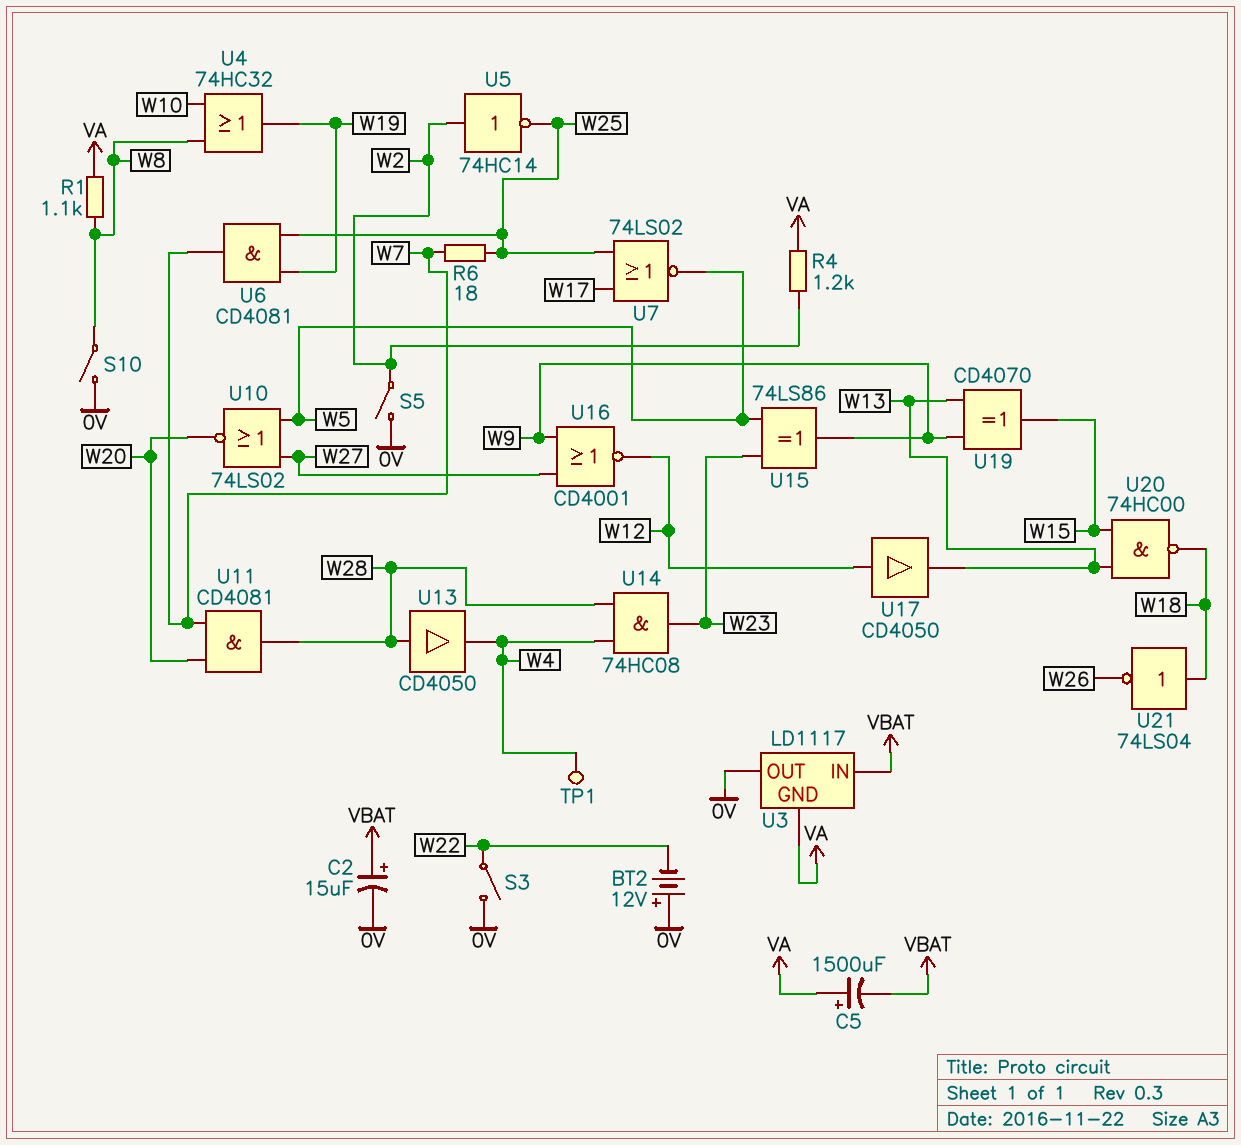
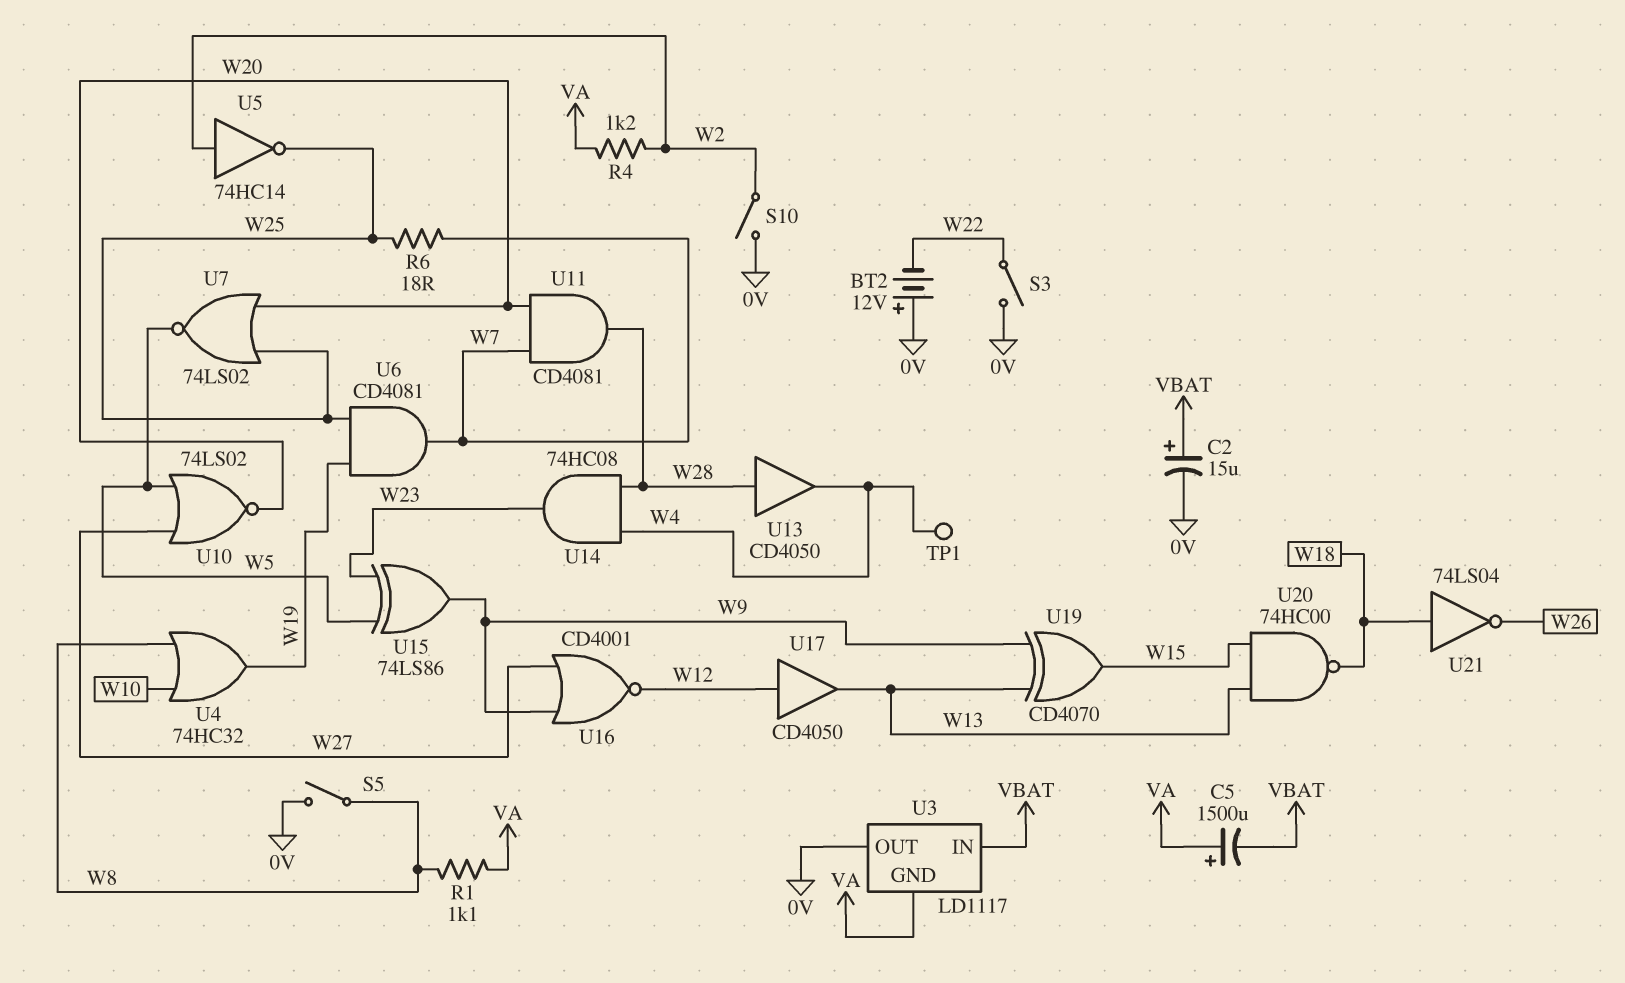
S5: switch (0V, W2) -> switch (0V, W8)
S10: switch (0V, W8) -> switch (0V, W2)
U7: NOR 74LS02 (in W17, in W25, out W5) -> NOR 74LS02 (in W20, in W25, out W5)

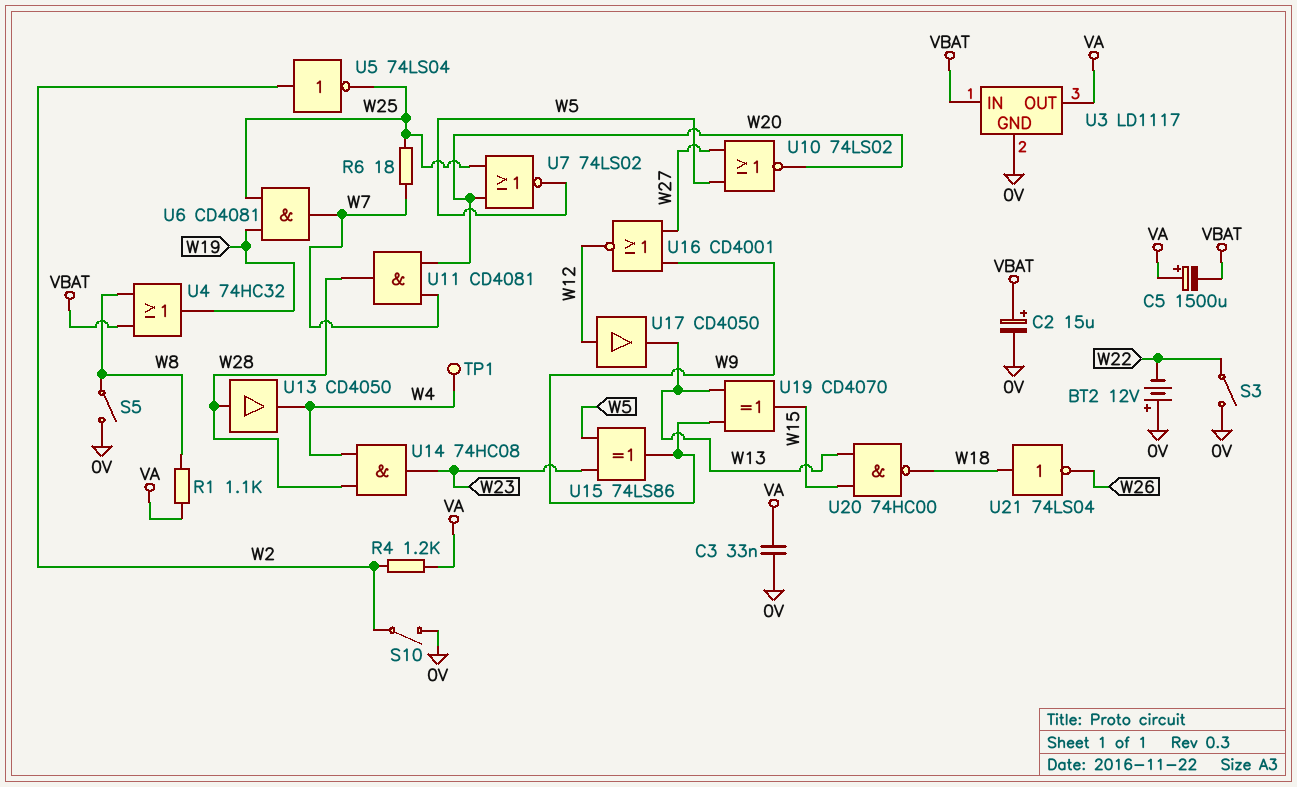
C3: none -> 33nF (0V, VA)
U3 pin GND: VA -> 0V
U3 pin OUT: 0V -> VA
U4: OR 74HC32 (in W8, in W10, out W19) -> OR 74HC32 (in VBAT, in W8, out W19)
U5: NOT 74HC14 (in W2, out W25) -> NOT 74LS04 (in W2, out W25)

----------------

→ Exercise prompt
The expected output is the exact run of lines from the first line of the material above through the line that contains "U3 pin OUT: 0V -> VA", minus any pictures.

→ Solution
S5: switch (0V, W2) -> switch (0V, W8)
S10: switch (0V, W8) -> switch (0V, W2)
U7: NOR 74LS02 (in W17, in W25, out W5) -> NOR 74LS02 (in W20, in W25, out W5)

C3: none -> 33nF (0V, VA)
U3 pin GND: VA -> 0V
U3 pin OUT: 0V -> VA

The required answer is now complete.